(Dataset records)
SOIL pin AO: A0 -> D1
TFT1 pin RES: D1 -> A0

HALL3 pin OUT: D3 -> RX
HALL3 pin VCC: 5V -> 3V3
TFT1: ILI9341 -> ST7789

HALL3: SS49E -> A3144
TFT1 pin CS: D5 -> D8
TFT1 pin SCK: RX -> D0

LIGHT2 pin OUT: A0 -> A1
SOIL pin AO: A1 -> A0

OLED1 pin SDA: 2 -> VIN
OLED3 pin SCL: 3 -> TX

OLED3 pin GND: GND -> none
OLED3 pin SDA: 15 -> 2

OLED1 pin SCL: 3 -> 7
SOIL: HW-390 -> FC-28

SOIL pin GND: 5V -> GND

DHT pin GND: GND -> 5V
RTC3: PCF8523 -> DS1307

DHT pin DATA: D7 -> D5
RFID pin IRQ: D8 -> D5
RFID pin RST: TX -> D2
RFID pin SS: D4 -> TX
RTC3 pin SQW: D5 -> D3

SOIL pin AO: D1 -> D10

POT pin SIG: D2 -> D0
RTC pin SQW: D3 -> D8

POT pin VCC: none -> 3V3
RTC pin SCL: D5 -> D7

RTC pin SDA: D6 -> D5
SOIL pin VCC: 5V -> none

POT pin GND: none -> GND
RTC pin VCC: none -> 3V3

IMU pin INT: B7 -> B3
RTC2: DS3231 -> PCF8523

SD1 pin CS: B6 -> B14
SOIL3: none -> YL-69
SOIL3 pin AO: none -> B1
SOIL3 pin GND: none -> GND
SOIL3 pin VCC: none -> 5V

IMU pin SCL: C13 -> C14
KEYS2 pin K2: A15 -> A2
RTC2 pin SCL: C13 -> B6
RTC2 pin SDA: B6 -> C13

INSTRUCTIONS TO FOLLOW
Nothing but the lines from the one containing "TFT1 pin CS: D5 -> D8" through the end of the entries belongs in the answer; repeat them exactly.

EXERCISE RESPONSE
TFT1 pin CS: D5 -> D8
TFT1 pin SCK: RX -> D0

LIGHT2 pin OUT: A0 -> A1
SOIL pin AO: A1 -> A0

OLED1 pin SDA: 2 -> VIN
OLED3 pin SCL: 3 -> TX

OLED3 pin GND: GND -> none
OLED3 pin SDA: 15 -> 2

OLED1 pin SCL: 3 -> 7
SOIL: HW-390 -> FC-28

SOIL pin GND: 5V -> GND

DHT pin GND: GND -> 5V
RTC3: PCF8523 -> DS1307

DHT pin DATA: D7 -> D5
RFID pin IRQ: D8 -> D5
RFID pin RST: TX -> D2
RFID pin SS: D4 -> TX
RTC3 pin SQW: D5 -> D3

SOIL pin AO: D1 -> D10

POT pin SIG: D2 -> D0
RTC pin SQW: D3 -> D8

POT pin VCC: none -> 3V3
RTC pin SCL: D5 -> D7

RTC pin SDA: D6 -> D5
SOIL pin VCC: 5V -> none

POT pin GND: none -> GND
RTC pin VCC: none -> 3V3

IMU pin INT: B7 -> B3
RTC2: DS3231 -> PCF8523

SD1 pin CS: B6 -> B14
SOIL3: none -> YL-69
SOIL3 pin AO: none -> B1
SOIL3 pin GND: none -> GND
SOIL3 pin VCC: none -> 5V

IMU pin SCL: C13 -> C14
KEYS2 pin K2: A15 -> A2
RTC2 pin SCL: C13 -> B6
RTC2 pin SDA: B6 -> C13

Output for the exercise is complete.